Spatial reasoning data
• • •

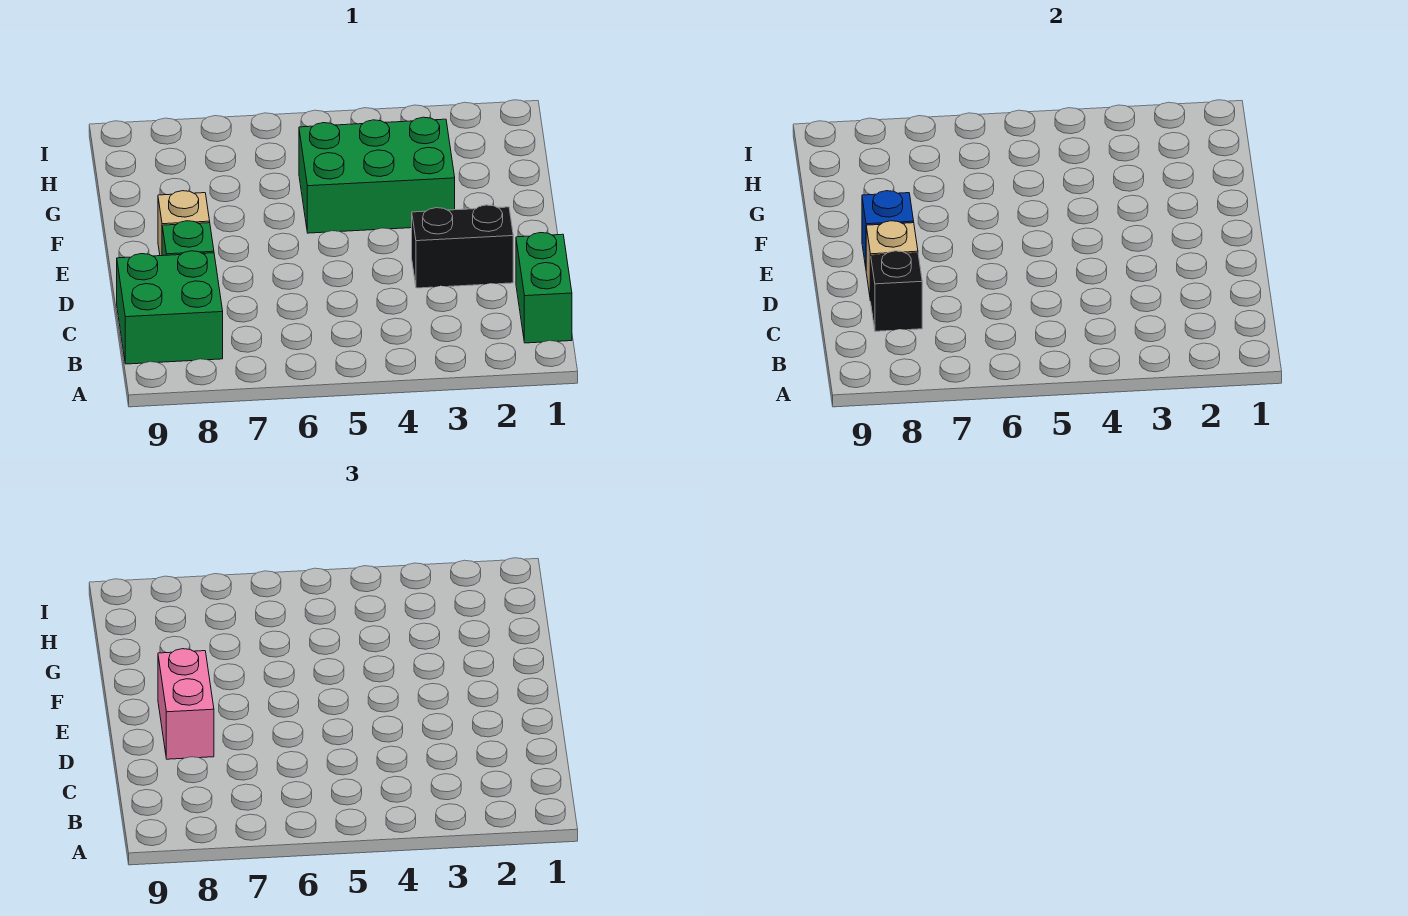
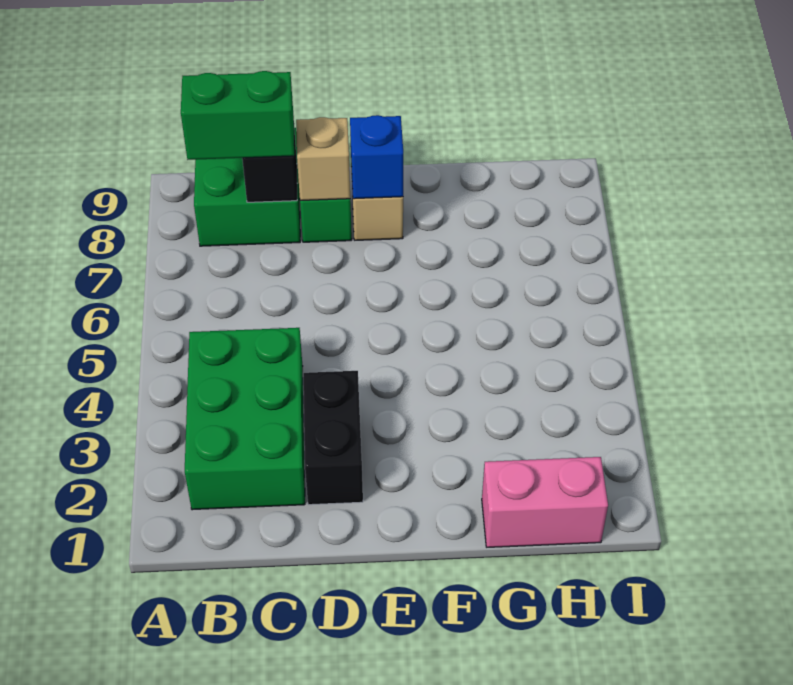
green brick B1:C1 level 1 -> green brick B8:C8 level 3
pink brick D8:E8 level 3 -> pink brick G1:H1 level 1
green brick F3:G5 level 1 -> green brick B2:C4 level 1

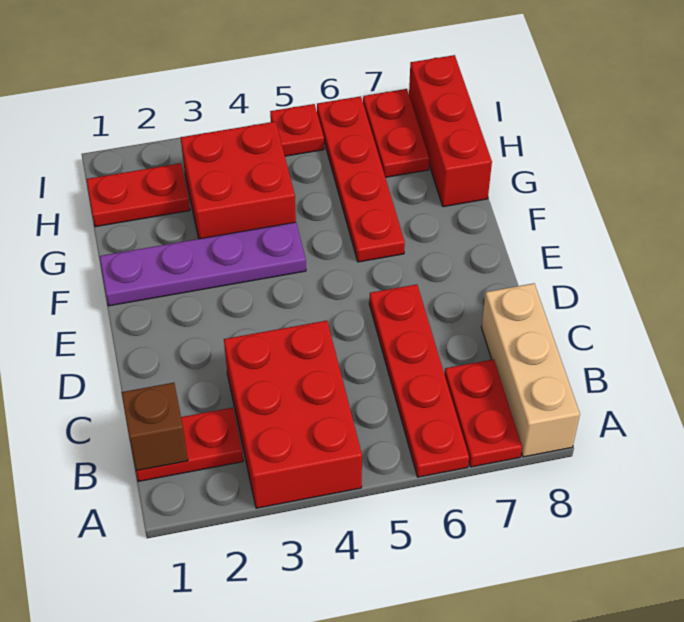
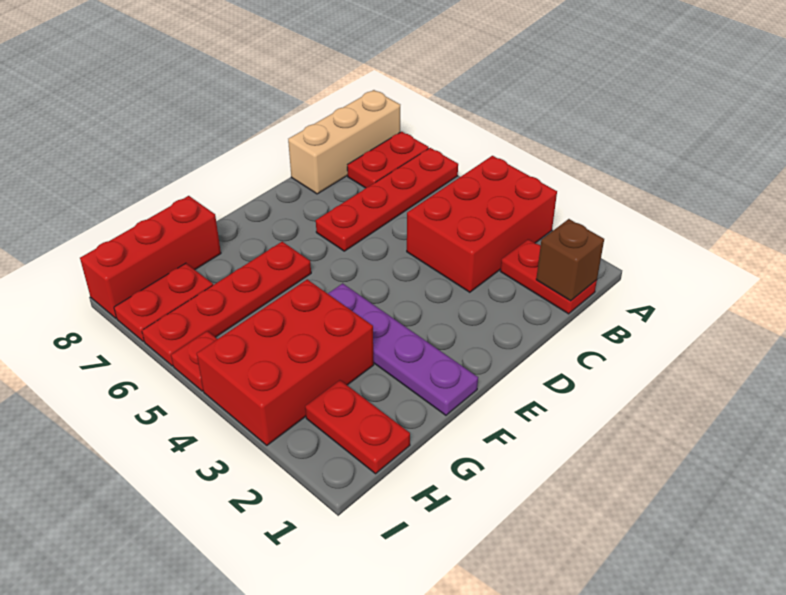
red brick G3:H4 level 1 -> red brick G3:I4 level 1

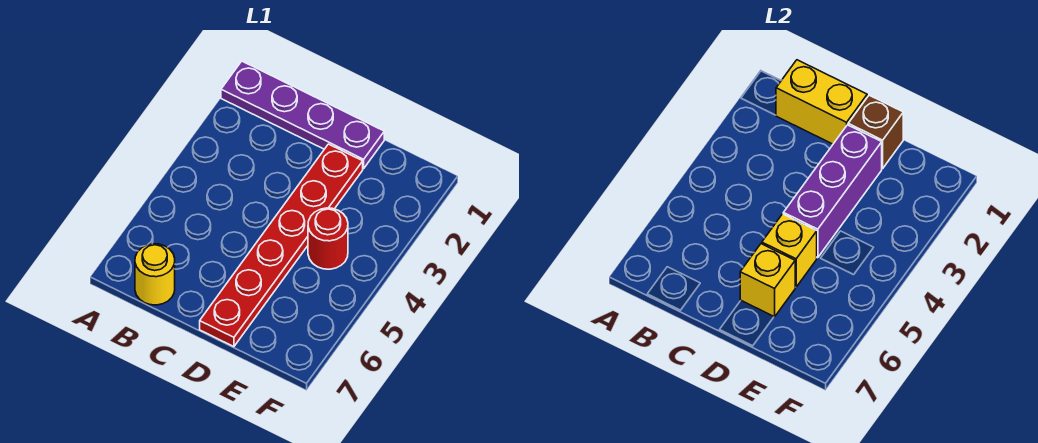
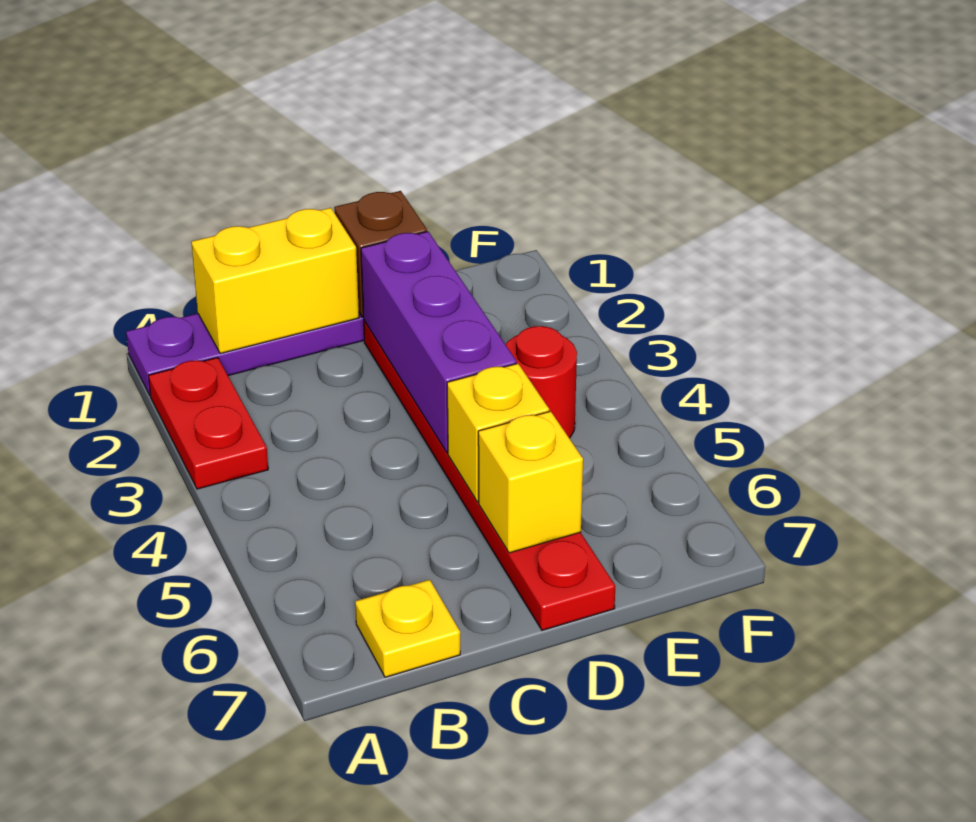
none -> red plate A2:A3 level 1
yellow round brick B7 level 1 -> yellow plate B7 level 1

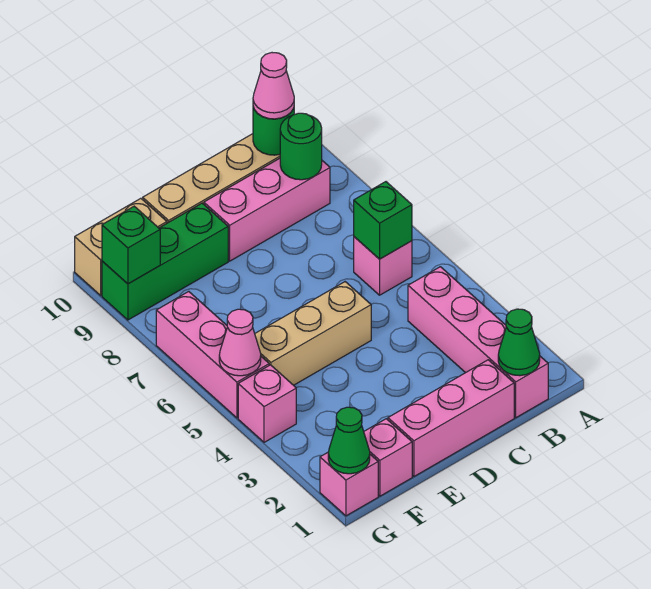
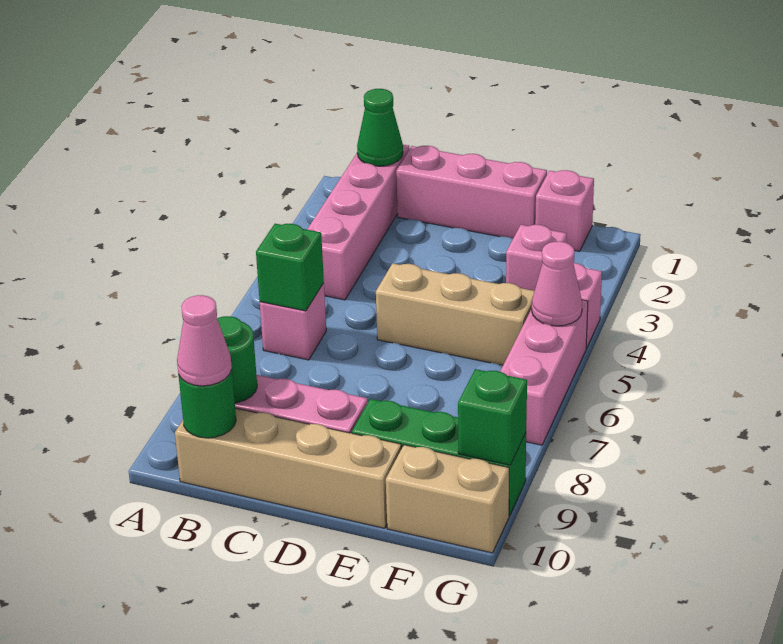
pink brick G1 level 1 -> pink brick F3 level 1
green cone G1 level 2 -> none

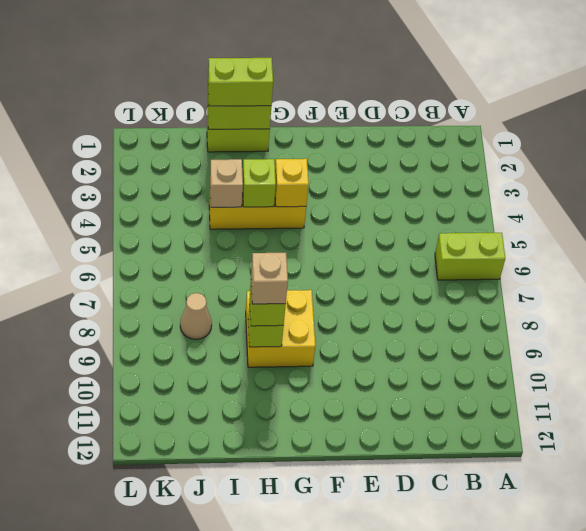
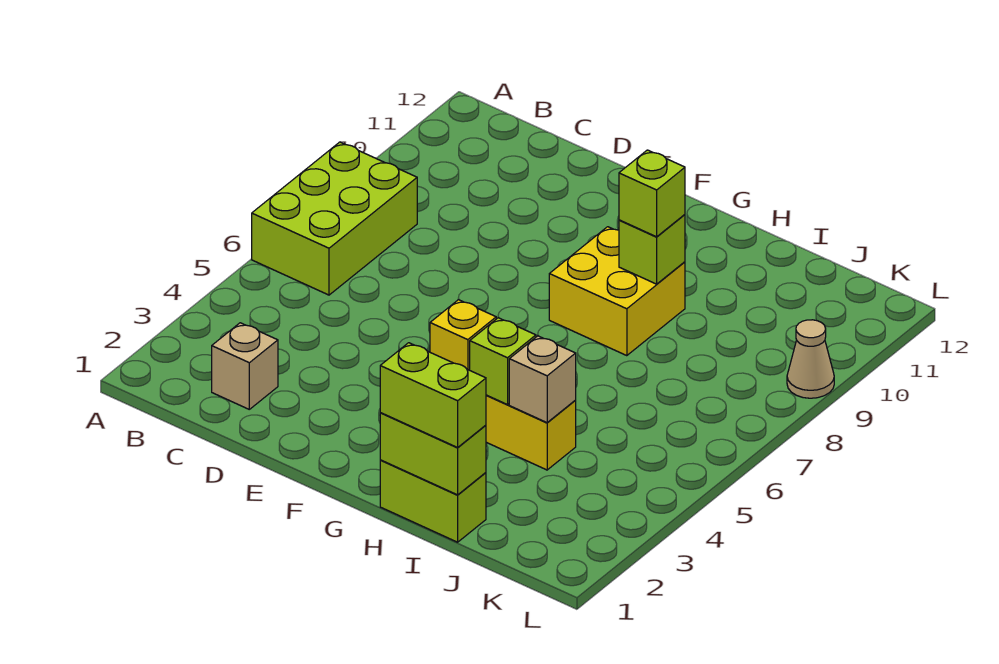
lime brick A6:B6 level 1 -> lime brick A6:B8 level 1
tan brick H9 level 4 -> tan brick C2 level 1
tan cone J8 level 1 -> tan cone L9 level 1

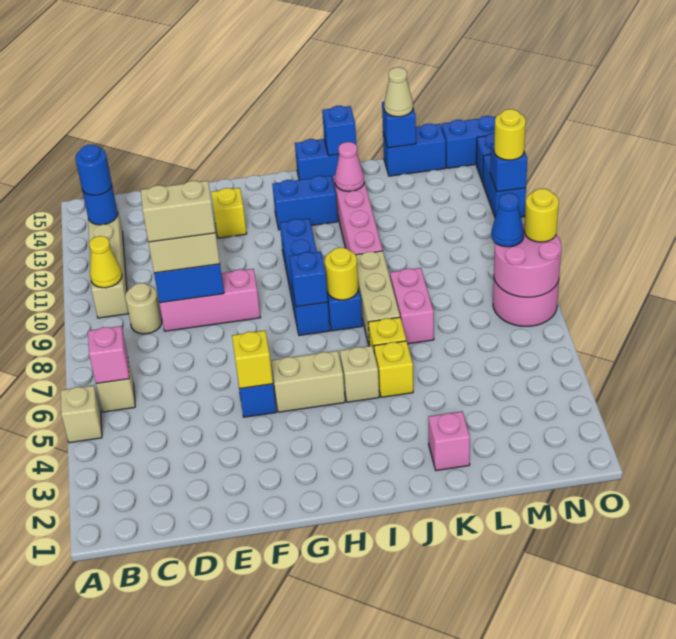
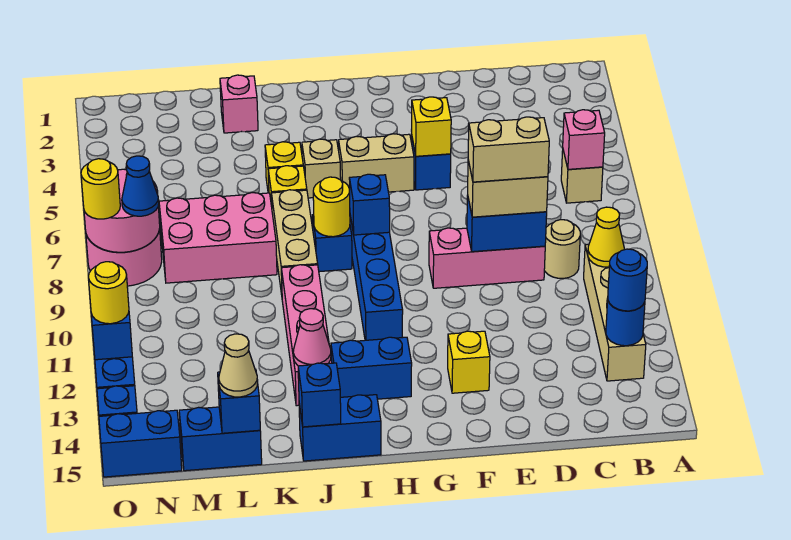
tan brick A5 level 1 -> none
pink brick K7:K8 level 1 -> pink brick K7:M8 level 1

• • •

Retype word for word the span of lines above that begins with the line containing "lime brick A6:B6" and ends with the last line of the records; skip all pictures.

▶ Output
lime brick A6:B6 level 1 -> lime brick A6:B8 level 1
tan brick H9 level 4 -> tan brick C2 level 1
tan cone J8 level 1 -> tan cone L9 level 1

tan brick A5 level 1 -> none
pink brick K7:K8 level 1 -> pink brick K7:M8 level 1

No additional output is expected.